▶ **Problem requirements**:
What lines below include the word "green"? Copy each one.

--------

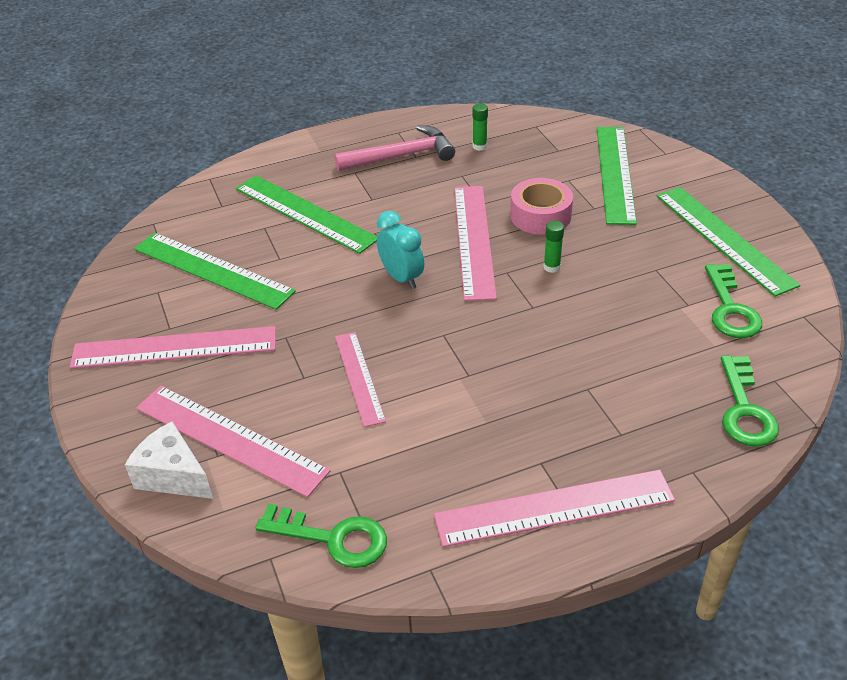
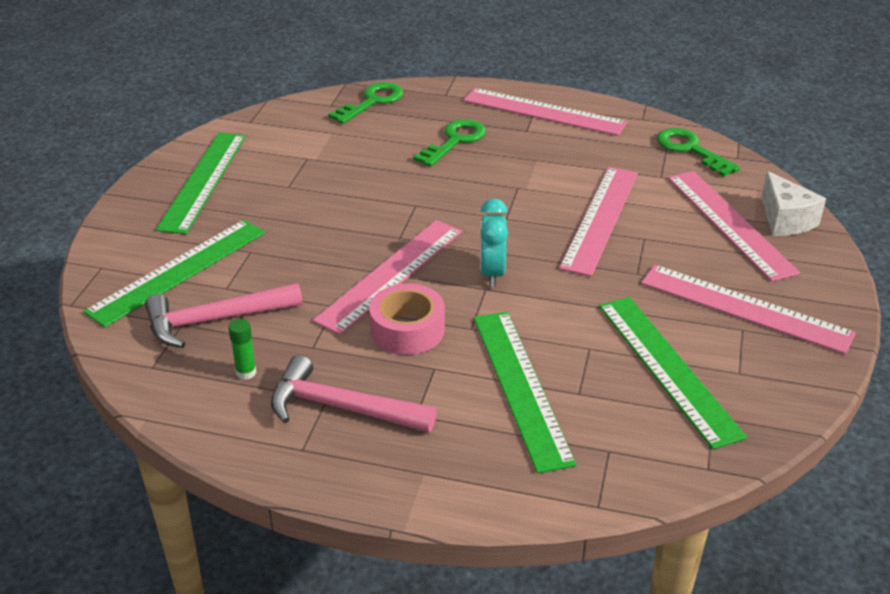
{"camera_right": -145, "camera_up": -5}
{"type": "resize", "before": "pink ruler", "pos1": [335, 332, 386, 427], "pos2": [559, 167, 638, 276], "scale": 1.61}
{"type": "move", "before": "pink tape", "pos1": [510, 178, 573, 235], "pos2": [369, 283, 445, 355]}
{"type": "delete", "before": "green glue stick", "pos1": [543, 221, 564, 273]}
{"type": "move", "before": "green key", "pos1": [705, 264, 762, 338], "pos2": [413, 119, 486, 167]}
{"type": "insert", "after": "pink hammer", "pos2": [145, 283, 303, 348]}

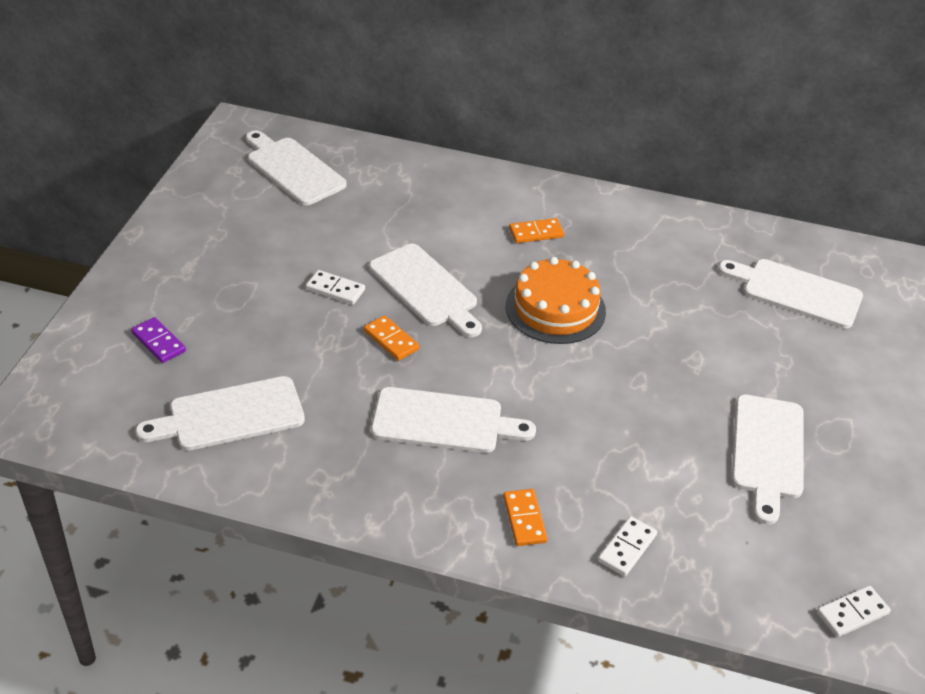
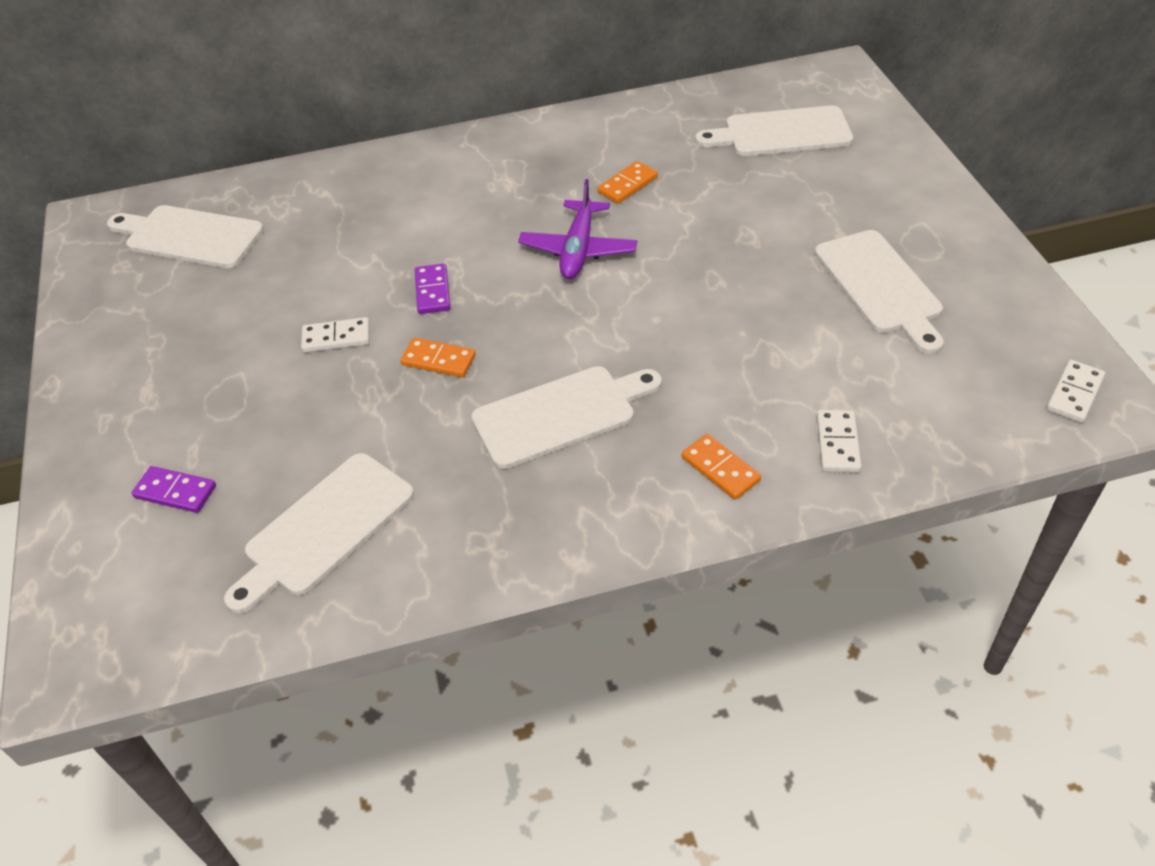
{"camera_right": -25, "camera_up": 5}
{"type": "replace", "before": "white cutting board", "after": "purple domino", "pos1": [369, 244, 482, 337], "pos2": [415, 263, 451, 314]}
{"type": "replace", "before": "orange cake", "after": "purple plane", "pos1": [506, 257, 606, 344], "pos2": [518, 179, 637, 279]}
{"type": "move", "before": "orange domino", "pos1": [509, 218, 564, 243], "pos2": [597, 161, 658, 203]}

--------

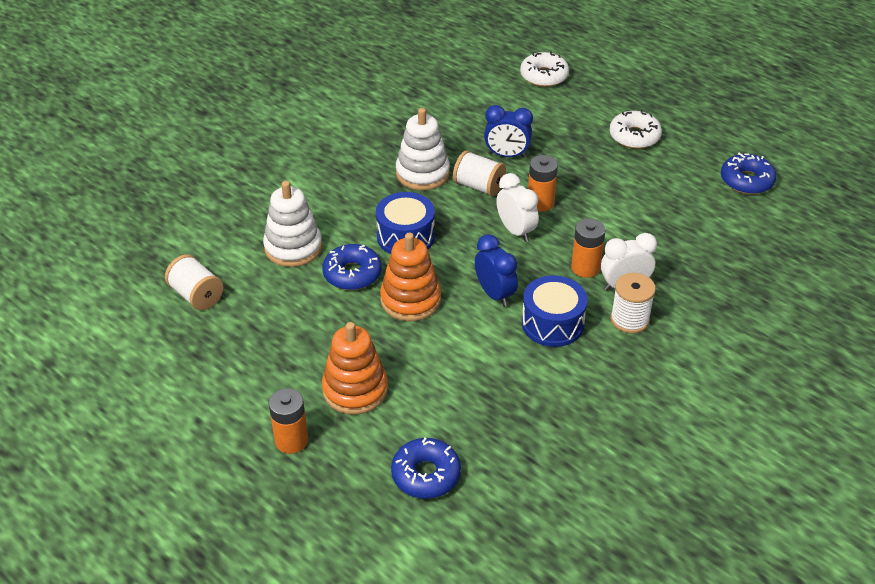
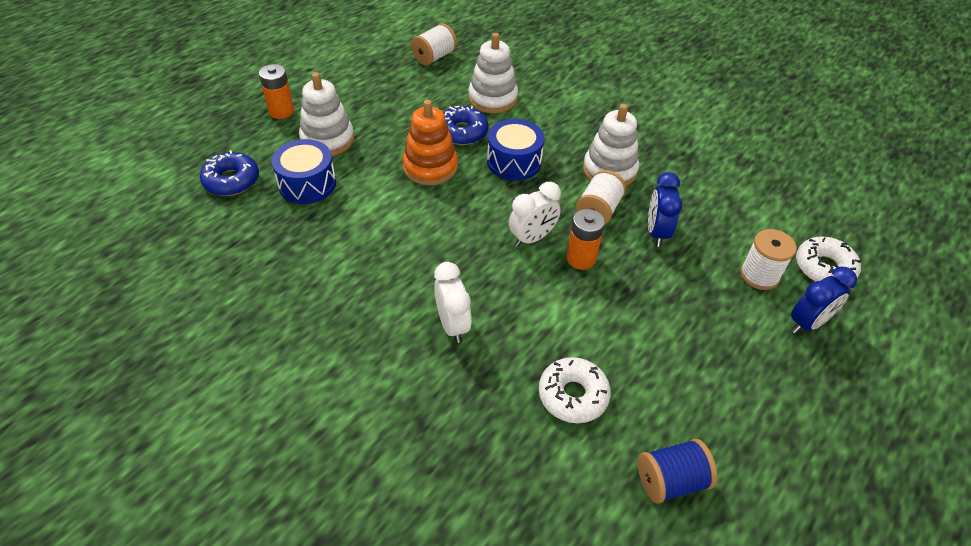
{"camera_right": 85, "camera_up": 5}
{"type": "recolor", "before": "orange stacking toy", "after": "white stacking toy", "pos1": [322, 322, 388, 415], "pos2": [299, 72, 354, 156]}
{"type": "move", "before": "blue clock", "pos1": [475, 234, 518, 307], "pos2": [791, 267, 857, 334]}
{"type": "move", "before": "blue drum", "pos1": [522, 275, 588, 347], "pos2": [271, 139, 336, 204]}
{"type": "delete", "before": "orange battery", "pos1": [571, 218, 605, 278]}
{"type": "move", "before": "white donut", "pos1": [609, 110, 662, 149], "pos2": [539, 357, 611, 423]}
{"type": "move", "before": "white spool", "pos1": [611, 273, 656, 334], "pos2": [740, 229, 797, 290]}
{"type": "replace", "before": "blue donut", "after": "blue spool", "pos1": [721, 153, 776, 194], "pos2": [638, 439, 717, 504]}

--------

▶ **Solution**:
{"type": "delete", "before": "green glue stick", "pos1": [543, 221, 564, 273]}
{"type": "move", "before": "green key", "pos1": [705, 264, 762, 338], "pos2": [413, 119, 486, 167]}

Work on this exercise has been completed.